**What to work on**
Below are records to write out again, exactly as they read.
── Records for the exercise
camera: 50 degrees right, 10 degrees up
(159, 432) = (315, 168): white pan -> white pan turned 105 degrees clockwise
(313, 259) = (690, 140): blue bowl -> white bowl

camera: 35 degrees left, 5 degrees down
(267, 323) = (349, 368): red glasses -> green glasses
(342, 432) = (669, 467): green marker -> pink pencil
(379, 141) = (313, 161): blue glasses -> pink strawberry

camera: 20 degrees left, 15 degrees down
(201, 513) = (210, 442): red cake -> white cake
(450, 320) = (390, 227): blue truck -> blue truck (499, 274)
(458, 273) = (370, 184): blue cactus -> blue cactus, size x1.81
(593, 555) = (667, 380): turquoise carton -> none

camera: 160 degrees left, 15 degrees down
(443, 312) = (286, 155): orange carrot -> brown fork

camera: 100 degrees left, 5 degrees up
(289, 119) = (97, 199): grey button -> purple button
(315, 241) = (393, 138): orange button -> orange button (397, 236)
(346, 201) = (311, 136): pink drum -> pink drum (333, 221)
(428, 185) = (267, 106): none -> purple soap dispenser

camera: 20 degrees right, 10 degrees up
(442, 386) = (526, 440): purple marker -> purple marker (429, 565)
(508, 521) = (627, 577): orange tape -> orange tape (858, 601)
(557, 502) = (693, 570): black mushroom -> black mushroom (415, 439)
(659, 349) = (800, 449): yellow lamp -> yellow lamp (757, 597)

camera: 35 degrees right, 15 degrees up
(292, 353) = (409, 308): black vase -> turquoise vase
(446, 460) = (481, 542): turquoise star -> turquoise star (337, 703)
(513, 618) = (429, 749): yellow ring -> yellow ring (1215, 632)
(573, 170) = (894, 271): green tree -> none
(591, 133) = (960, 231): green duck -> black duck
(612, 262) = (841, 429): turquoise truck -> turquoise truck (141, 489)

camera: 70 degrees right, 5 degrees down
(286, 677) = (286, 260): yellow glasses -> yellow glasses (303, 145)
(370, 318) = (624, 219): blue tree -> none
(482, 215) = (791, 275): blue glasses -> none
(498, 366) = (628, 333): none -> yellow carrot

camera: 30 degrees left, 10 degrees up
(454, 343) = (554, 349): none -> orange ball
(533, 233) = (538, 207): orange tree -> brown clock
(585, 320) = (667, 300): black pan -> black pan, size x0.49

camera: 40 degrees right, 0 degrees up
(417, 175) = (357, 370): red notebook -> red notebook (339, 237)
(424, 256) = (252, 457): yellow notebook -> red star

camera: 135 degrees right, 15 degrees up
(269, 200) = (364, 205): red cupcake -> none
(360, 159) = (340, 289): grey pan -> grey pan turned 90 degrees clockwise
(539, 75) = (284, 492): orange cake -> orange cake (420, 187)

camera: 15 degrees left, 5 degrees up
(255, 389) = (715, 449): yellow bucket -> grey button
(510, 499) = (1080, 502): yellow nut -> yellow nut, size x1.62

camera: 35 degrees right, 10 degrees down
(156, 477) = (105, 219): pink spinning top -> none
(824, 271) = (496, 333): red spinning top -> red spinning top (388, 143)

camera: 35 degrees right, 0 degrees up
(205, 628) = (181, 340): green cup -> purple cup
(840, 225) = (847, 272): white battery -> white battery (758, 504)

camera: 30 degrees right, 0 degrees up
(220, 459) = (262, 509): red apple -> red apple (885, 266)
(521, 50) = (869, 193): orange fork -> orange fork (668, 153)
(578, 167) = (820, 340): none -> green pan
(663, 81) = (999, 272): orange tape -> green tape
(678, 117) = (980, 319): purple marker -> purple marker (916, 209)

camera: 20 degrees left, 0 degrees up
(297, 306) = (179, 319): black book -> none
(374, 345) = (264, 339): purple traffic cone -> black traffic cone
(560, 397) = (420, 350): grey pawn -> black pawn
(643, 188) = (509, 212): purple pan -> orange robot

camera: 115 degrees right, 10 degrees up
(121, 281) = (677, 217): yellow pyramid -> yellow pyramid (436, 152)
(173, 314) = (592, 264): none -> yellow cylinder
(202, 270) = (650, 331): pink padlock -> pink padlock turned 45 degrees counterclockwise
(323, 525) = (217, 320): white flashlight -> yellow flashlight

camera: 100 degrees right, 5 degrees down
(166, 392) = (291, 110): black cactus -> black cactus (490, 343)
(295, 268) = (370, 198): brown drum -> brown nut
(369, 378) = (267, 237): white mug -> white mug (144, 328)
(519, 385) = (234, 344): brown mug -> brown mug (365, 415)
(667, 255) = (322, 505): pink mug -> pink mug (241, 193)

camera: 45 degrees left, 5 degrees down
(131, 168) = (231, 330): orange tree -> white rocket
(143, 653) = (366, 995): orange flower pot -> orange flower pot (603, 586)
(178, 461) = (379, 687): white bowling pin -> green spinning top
────
**Solved exercise**
camera: 50 degrees right, 10 degrees up
(159, 432) = (315, 168): white pan -> white pan turned 105 degrees clockwise
(313, 259) = (690, 140): blue bowl -> white bowl

camera: 35 degrees left, 5 degrees down
(267, 323) = (349, 368): red glasses -> green glasses
(342, 432) = (669, 467): green marker -> pink pencil
(379, 141) = (313, 161): blue glasses -> pink strawberry

camera: 20 degrees left, 15 degrees down
(201, 513) = (210, 442): red cake -> white cake
(450, 320) = (390, 227): blue truck -> blue truck (499, 274)
(458, 273) = (370, 184): blue cactus -> blue cactus, size x1.81
(593, 555) = (667, 380): turquoise carton -> none

camera: 160 degrees left, 15 degrees down
(443, 312) = (286, 155): orange carrot -> brown fork

camera: 100 degrees left, 5 degrees up
(289, 119) = (97, 199): grey button -> purple button
(315, 241) = (393, 138): orange button -> orange button (397, 236)
(346, 201) = (311, 136): pink drum -> pink drum (333, 221)
(428, 185) = (267, 106): none -> purple soap dispenser

camera: 20 degrees right, 10 degrees up
(442, 386) = (526, 440): purple marker -> purple marker (429, 565)
(508, 521) = (627, 577): orange tape -> orange tape (858, 601)
(557, 502) = (693, 570): black mushroom -> black mushroom (415, 439)
(659, 349) = (800, 449): yellow lamp -> yellow lamp (757, 597)

camera: 35 degrees right, 15 degrees up
(292, 353) = (409, 308): black vase -> turquoise vase
(446, 460) = (481, 542): turquoise star -> turquoise star (337, 703)
(513, 618) = (429, 749): yellow ring -> yellow ring (1215, 632)
(573, 170) = (894, 271): green tree -> none
(591, 133) = (960, 231): green duck -> black duck
(612, 262) = (841, 429): turquoise truck -> turquoise truck (141, 489)

camera: 70 degrees right, 5 degrees down
(286, 677) = (286, 260): yellow glasses -> yellow glasses (303, 145)
(370, 318) = (624, 219): blue tree -> none
(482, 215) = (791, 275): blue glasses -> none
(498, 366) = (628, 333): none -> yellow carrot

camera: 30 degrees left, 10 degrees up
(454, 343) = (554, 349): none -> orange ball
(533, 233) = (538, 207): orange tree -> brown clock
(585, 320) = (667, 300): black pan -> black pan, size x0.49

camera: 40 degrees right, 0 degrees up
(417, 175) = (357, 370): red notebook -> red notebook (339, 237)
(424, 256) = (252, 457): yellow notebook -> red star

camera: 135 degrees right, 15 degrees up
(269, 200) = (364, 205): red cupcake -> none
(360, 159) = (340, 289): grey pan -> grey pan turned 90 degrees clockwise
(539, 75) = (284, 492): orange cake -> orange cake (420, 187)

camera: 15 degrees left, 5 degrees up
(255, 389) = (715, 449): yellow bucket -> grey button
(510, 499) = (1080, 502): yellow nut -> yellow nut, size x1.62

camera: 35 degrees right, 10 degrees down
(156, 477) = (105, 219): pink spinning top -> none
(824, 271) = (496, 333): red spinning top -> red spinning top (388, 143)

camera: 35 degrees right, 0 degrees up
(205, 628) = (181, 340): green cup -> purple cup
(840, 225) = (847, 272): white battery -> white battery (758, 504)

camera: 30 degrees right, 0 degrees up
(220, 459) = (262, 509): red apple -> red apple (885, 266)
(521, 50) = (869, 193): orange fork -> orange fork (668, 153)
(578, 167) = (820, 340): none -> green pan
(663, 81) = (999, 272): orange tape -> green tape
(678, 117) = (980, 319): purple marker -> purple marker (916, 209)

camera: 20 degrees left, 0 degrees up
(297, 306) = (179, 319): black book -> none
(374, 345) = (264, 339): purple traffic cone -> black traffic cone
(560, 397) = (420, 350): grey pawn -> black pawn
(643, 188) = (509, 212): purple pan -> orange robot

camera: 115 degrees right, 10 degrees up
(121, 281) = (677, 217): yellow pyramid -> yellow pyramid (436, 152)
(173, 314) = (592, 264): none -> yellow cylinder
(202, 270) = (650, 331): pink padlock -> pink padlock turned 45 degrees counterclockwise
(323, 525) = (217, 320): white flashlight -> yellow flashlight

camera: 100 degrees right, 5 degrees down
(166, 392) = (291, 110): black cactus -> black cactus (490, 343)
(295, 268) = (370, 198): brown drum -> brown nut
(369, 378) = (267, 237): white mug -> white mug (144, 328)
(519, 385) = (234, 344): brown mug -> brown mug (365, 415)
(667, 255) = (322, 505): pink mug -> pink mug (241, 193)

camera: 45 degrees left, 5 degrees down
(131, 168) = (231, 330): orange tree -> white rocket
(143, 653) = (366, 995): orange flower pot -> orange flower pot (603, 586)
(178, 461) = (379, 687): white bowling pin -> green spinning top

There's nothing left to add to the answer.